* [Data supplied]:

- Opening Delimiter -

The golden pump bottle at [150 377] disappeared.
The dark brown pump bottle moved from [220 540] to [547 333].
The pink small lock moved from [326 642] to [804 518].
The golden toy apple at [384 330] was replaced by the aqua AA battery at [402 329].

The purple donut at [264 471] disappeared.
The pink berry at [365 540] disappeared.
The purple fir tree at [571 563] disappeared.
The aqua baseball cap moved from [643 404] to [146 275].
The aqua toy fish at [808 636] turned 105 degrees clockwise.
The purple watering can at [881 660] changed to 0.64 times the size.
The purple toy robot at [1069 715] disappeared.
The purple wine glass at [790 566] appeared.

- Closing Delimiter -
- Opening Delimiter -

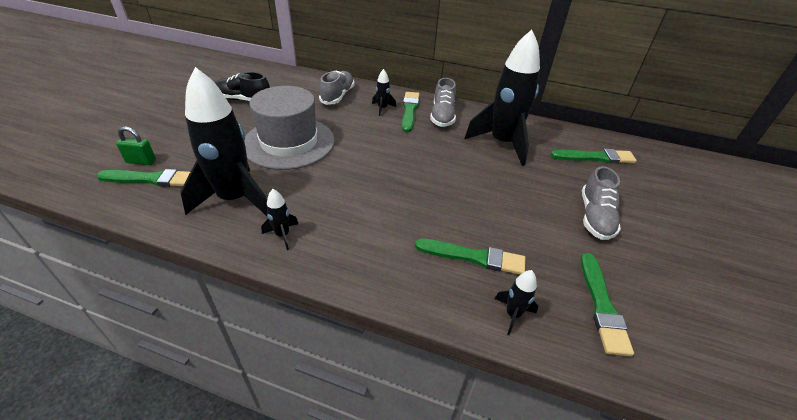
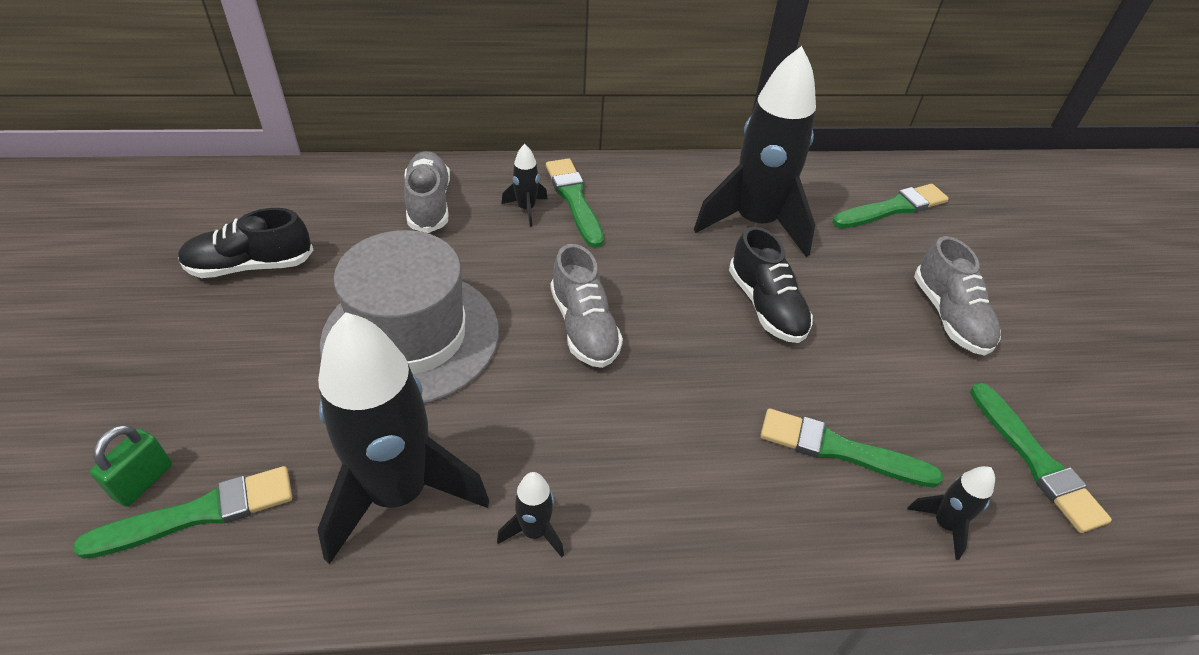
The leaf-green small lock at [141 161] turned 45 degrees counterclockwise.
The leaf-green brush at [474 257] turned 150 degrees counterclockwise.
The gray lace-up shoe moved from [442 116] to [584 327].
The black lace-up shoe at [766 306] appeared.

- Closing Delimiter -

* [Task brief]: Go over the data and return every line that includes the word "bottle".

* [Answer box]:
The golden pump bottle at [150 377] disappeared.
The dark brown pump bottle moved from [220 540] to [547 333].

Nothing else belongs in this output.